> Exercise details:
Where the listing below reaches the line containing "SW2: switch (+5V, SIG7) -> button (+5V, SIG7)", start writing out lines exactly, and stop once the line containing "R2: 13k (5V, RESET) -> 13k (GND, RESET)" has been written.

> Supplied data:
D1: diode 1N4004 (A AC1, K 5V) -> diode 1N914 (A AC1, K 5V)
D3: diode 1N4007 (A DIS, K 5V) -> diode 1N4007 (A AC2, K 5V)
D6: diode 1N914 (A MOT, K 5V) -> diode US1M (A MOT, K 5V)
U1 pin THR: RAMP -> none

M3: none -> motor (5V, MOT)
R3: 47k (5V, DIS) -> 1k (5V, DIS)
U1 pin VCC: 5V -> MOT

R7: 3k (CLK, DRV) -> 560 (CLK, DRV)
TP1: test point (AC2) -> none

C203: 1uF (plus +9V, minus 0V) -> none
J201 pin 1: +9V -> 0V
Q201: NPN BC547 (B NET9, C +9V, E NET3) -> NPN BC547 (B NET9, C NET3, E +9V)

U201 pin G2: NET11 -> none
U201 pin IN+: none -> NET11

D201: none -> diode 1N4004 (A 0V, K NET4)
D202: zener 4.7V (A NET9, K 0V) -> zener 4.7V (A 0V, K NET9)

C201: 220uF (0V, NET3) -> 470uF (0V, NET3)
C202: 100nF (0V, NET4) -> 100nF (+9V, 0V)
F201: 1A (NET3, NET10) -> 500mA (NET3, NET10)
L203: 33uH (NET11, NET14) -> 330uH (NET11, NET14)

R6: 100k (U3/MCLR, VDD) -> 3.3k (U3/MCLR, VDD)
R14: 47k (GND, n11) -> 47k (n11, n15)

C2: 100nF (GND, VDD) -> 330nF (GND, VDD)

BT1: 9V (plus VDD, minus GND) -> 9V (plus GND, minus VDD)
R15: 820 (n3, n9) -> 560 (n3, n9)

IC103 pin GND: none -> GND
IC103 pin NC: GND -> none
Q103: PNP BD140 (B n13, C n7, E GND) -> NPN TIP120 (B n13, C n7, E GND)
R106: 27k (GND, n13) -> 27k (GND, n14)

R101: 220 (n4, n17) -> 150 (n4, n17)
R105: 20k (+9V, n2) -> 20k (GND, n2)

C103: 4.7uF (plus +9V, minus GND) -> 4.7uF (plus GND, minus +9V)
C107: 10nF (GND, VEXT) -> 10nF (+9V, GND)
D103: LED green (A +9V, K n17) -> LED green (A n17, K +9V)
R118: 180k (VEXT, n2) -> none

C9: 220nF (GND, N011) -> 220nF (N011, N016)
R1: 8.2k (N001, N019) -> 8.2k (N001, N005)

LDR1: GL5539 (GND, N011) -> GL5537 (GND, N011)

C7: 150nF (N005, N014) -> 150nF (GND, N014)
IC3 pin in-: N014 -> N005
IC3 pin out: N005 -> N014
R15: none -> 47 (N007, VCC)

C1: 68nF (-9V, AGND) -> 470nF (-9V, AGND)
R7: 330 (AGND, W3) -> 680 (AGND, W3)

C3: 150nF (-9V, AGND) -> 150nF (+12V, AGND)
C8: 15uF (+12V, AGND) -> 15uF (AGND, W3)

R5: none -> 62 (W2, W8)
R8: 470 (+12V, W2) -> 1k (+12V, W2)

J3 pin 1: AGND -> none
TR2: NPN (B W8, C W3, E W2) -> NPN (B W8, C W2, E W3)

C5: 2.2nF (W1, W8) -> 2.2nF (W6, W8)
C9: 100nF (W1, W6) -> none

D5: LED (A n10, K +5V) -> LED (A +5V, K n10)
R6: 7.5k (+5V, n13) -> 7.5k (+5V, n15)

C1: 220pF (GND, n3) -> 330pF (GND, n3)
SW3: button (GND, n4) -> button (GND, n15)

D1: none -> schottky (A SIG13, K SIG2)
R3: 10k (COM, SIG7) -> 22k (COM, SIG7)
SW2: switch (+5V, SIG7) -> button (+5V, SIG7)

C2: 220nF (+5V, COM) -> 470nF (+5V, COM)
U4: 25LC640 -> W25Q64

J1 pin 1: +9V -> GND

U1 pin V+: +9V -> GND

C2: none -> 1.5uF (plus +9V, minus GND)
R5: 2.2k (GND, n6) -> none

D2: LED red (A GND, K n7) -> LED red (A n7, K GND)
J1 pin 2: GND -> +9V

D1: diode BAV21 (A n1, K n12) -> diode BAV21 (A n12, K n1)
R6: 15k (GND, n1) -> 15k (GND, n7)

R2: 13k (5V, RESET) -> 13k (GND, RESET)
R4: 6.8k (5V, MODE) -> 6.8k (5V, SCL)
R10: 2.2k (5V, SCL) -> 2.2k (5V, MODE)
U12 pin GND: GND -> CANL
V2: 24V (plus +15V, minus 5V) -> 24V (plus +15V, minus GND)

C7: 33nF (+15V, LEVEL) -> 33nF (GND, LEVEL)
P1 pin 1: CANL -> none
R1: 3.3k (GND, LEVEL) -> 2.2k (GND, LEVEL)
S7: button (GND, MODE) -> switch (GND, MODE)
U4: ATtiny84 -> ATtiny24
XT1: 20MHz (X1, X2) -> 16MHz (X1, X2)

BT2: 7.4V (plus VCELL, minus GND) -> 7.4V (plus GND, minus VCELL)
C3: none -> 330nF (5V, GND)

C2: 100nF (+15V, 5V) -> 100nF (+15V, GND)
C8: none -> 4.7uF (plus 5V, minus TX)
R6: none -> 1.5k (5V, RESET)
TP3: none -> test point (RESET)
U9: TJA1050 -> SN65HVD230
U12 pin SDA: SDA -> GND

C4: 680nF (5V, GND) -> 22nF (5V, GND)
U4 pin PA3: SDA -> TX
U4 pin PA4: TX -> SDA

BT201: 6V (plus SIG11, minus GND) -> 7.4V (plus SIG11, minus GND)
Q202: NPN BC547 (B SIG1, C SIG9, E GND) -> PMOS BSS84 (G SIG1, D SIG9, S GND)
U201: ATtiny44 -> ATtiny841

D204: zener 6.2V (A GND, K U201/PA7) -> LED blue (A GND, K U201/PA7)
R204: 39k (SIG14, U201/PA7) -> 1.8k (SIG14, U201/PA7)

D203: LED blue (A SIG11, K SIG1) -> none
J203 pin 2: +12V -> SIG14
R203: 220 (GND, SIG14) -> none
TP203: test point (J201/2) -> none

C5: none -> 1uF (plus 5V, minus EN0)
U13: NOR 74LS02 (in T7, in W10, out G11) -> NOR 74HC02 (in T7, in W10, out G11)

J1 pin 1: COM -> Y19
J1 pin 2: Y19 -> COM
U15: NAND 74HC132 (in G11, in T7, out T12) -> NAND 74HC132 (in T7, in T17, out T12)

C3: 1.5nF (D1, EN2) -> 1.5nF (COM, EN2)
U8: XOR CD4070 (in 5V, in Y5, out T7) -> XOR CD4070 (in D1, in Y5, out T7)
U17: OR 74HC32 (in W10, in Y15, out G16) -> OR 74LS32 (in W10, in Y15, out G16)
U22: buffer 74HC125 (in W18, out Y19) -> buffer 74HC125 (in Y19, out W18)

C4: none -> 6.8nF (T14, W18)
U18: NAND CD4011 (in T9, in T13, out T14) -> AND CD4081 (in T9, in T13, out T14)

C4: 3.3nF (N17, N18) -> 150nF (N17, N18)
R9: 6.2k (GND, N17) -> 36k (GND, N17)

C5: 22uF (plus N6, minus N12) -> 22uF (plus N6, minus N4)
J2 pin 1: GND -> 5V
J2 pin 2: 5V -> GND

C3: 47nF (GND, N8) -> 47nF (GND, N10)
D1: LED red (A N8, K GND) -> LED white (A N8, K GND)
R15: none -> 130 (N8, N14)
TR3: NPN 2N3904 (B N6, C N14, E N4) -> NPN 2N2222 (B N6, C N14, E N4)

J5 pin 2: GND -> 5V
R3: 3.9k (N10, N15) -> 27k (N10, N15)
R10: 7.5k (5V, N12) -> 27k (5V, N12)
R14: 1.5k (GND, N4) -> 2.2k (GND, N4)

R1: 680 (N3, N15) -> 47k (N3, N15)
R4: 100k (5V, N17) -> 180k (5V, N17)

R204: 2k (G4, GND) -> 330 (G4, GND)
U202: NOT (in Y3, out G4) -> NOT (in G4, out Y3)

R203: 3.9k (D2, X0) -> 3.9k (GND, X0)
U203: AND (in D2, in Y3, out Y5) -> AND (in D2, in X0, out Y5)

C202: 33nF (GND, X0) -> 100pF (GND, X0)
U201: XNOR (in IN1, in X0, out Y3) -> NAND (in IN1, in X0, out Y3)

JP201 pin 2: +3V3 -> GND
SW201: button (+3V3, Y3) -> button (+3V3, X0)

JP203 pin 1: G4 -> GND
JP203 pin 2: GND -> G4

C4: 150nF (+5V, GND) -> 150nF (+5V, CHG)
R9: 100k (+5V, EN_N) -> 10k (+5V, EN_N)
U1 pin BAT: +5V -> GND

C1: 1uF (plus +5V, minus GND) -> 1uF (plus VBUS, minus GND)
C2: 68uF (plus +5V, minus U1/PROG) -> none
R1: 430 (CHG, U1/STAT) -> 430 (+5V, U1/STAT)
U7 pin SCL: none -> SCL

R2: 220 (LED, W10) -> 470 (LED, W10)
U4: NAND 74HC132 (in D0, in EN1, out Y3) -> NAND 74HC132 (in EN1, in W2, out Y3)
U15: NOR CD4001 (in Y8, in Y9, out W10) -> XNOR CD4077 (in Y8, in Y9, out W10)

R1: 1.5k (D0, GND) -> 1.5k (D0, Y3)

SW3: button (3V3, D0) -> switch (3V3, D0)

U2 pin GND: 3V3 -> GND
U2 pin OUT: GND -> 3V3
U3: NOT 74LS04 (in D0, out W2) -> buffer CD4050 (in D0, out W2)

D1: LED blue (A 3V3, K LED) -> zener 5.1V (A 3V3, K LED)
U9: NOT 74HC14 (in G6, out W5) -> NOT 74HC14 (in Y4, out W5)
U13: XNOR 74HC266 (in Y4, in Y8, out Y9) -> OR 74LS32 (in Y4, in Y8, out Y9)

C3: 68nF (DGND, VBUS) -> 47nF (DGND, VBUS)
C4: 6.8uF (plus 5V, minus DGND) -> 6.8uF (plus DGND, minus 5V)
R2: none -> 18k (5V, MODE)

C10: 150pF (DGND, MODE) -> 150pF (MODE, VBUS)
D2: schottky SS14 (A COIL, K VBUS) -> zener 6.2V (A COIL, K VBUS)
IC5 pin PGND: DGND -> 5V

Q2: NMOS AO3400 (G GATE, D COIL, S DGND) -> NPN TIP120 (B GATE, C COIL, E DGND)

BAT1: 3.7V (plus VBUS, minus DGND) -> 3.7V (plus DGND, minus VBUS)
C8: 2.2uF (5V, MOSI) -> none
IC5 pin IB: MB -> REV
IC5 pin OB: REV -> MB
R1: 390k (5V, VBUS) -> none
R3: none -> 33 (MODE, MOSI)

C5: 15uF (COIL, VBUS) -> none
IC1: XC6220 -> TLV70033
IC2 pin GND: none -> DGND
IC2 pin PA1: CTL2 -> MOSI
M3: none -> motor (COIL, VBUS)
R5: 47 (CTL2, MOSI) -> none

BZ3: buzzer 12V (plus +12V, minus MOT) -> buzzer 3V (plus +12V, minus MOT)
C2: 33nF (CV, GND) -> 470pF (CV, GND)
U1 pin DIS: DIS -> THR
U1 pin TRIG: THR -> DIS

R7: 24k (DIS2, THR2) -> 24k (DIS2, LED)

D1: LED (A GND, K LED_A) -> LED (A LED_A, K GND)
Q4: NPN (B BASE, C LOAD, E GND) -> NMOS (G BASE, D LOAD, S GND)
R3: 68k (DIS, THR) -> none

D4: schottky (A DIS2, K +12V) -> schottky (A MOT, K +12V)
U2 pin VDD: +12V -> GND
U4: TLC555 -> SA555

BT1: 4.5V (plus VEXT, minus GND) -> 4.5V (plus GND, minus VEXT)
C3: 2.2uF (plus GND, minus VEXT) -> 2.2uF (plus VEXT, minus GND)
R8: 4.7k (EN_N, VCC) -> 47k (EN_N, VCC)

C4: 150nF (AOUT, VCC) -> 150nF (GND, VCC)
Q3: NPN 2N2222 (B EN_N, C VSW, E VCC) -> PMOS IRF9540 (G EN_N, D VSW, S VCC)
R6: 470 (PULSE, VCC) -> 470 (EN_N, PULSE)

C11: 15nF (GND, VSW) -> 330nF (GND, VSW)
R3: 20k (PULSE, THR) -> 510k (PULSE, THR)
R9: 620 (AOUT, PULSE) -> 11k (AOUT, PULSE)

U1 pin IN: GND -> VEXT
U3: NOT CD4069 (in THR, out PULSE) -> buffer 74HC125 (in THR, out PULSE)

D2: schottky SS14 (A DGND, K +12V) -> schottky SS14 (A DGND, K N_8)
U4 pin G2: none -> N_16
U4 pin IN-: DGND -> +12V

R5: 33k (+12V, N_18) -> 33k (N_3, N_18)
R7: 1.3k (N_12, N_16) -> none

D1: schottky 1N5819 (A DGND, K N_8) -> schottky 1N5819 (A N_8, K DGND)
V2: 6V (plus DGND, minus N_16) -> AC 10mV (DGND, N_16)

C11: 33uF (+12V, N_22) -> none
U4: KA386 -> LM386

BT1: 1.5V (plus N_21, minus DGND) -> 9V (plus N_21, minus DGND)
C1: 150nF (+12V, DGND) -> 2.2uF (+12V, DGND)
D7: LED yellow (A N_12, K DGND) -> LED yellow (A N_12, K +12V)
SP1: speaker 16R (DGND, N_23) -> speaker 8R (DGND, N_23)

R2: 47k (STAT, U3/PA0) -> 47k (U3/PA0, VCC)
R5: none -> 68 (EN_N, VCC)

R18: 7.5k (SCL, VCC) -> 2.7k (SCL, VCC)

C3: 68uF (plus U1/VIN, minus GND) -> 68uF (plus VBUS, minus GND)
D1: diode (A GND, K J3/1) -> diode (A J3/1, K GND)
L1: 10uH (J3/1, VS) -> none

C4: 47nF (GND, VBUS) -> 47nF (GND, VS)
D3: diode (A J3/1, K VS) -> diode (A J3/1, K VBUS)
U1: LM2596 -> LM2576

> Solution for this task:
SW2: switch (+5V, SIG7) -> button (+5V, SIG7)

C2: 220nF (+5V, COM) -> 470nF (+5V, COM)
U4: 25LC640 -> W25Q64

J1 pin 1: +9V -> GND

U1 pin V+: +9V -> GND

C2: none -> 1.5uF (plus +9V, minus GND)
R5: 2.2k (GND, n6) -> none

D2: LED red (A GND, K n7) -> LED red (A n7, K GND)
J1 pin 2: GND -> +9V

D1: diode BAV21 (A n1, K n12) -> diode BAV21 (A n12, K n1)
R6: 15k (GND, n1) -> 15k (GND, n7)

R2: 13k (5V, RESET) -> 13k (GND, RESET)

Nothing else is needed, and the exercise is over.